For each line of the data below that contains "plus", return that line.

* **The records**
- Opening Delimiter -
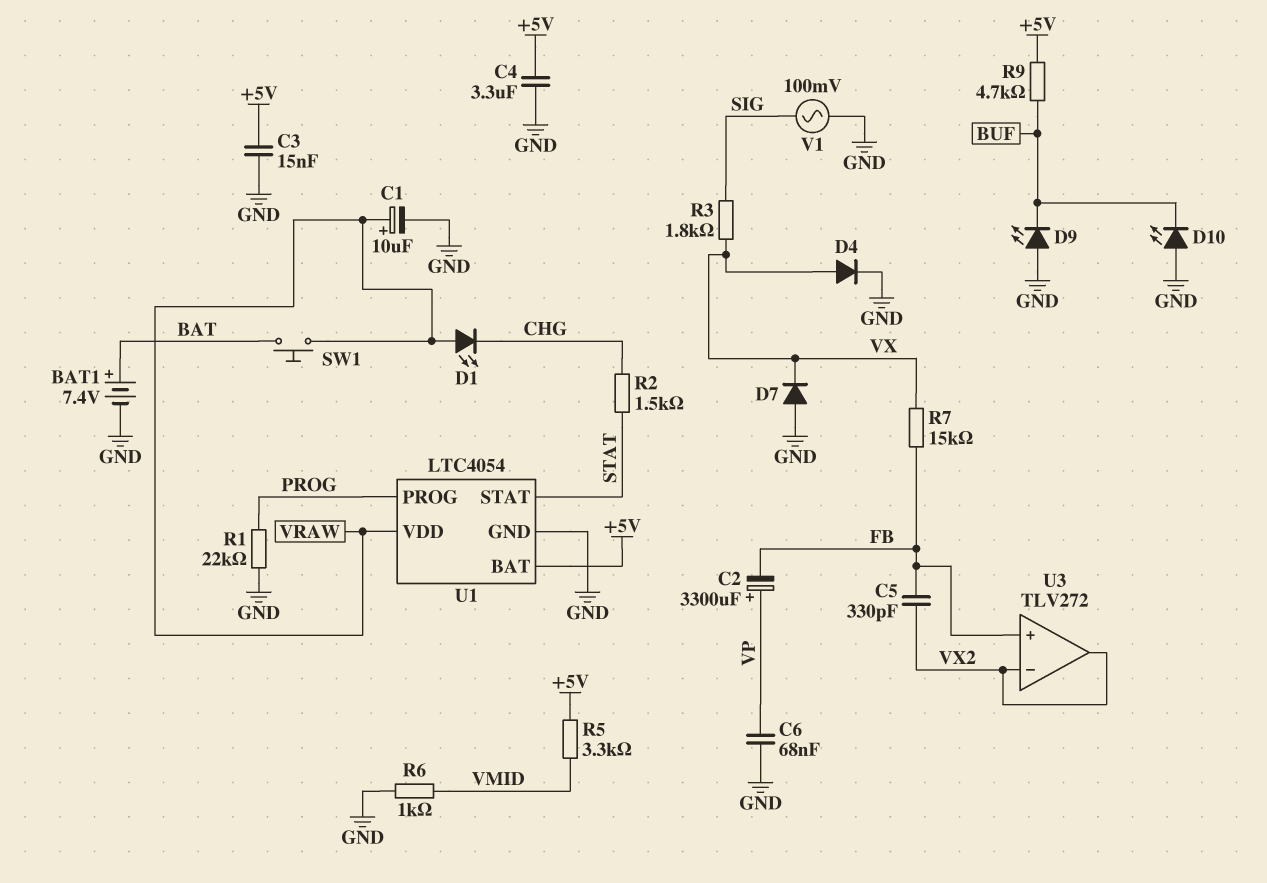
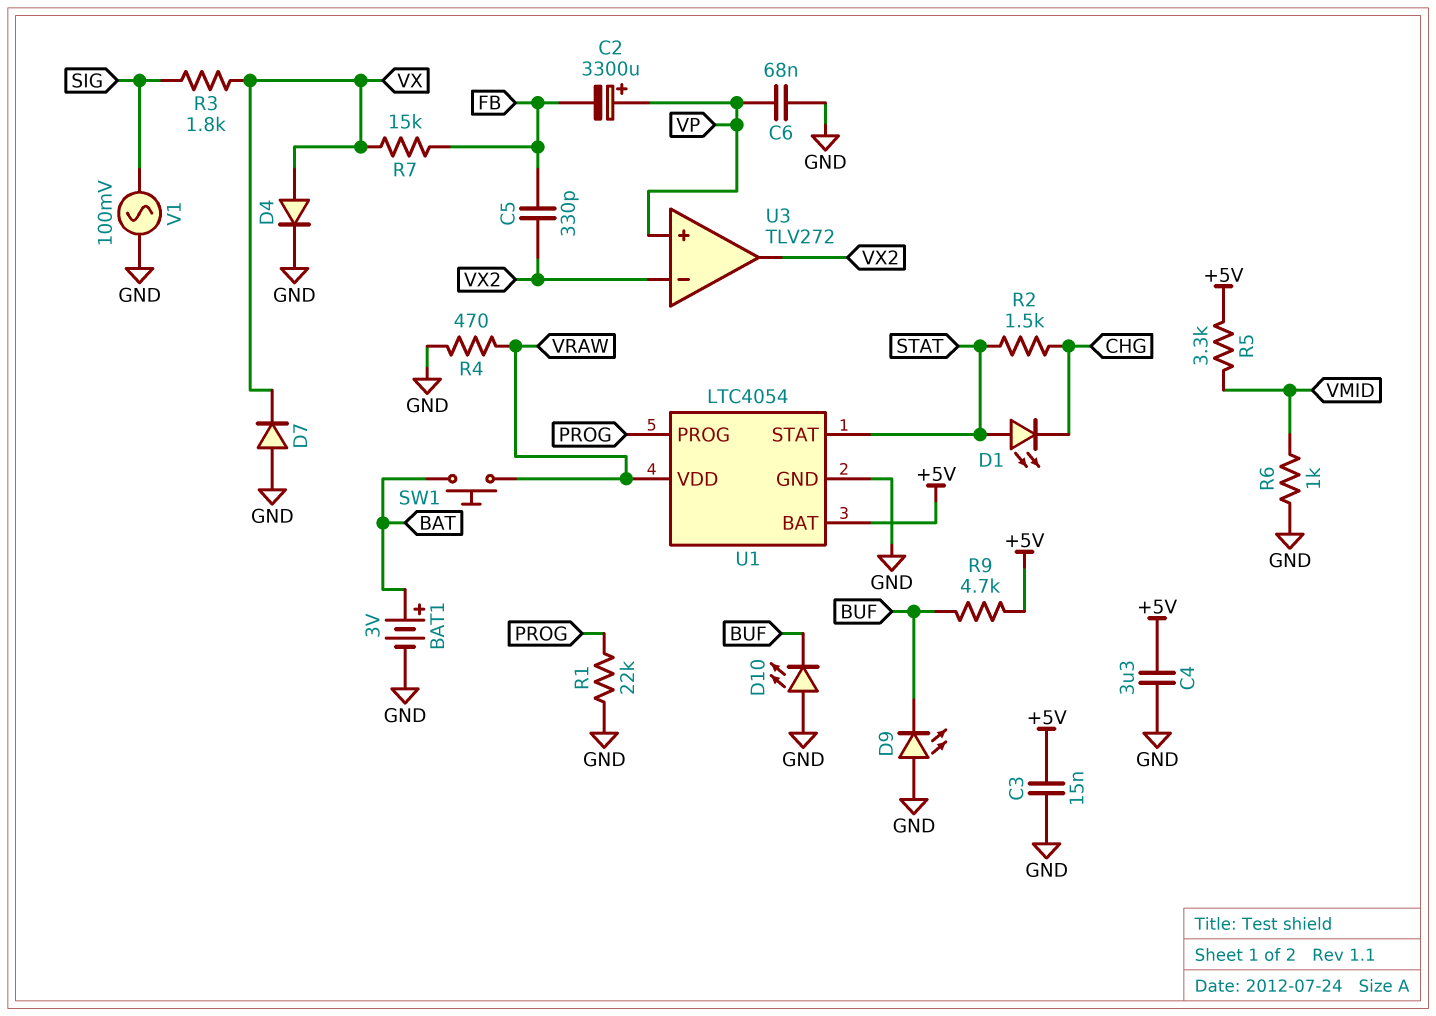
BAT1: 7.4V (plus BAT, minus GND) -> 3V (plus BAT, minus GND)
C1: 10uF (plus VRAW, minus GND) -> none
D1: LED (A VRAW, K CHG) -> LED (A STAT, K CHG)
R4: none -> 470 (GND, VRAW)
U3 pin in+: FB -> VP

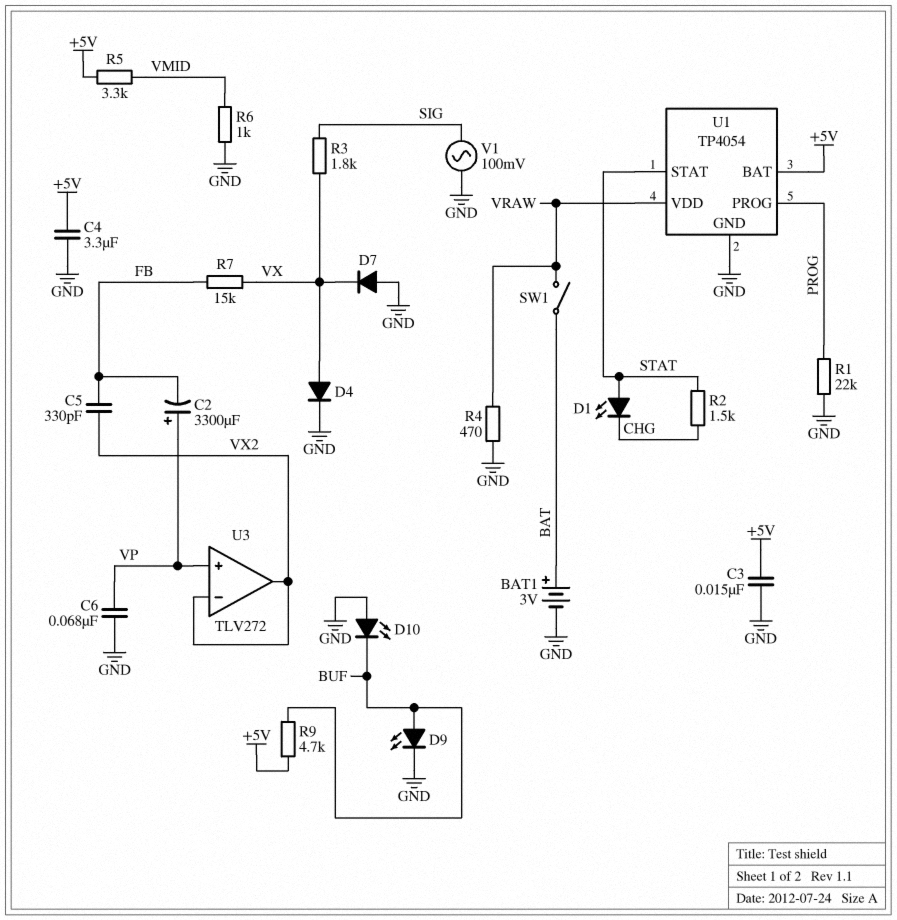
D9: LED (A GND, K BUF) -> LED (A BUF, K GND)
SW1: button (BAT, VRAW) -> switch (BAT, VRAW)
U1: LTC4054 -> TP4054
- Closing Delimiter -
* **Expected answer**
BAT1: 7.4V (plus BAT, minus GND) -> 3V (plus BAT, minus GND)
C1: 10uF (plus VRAW, minus GND) -> none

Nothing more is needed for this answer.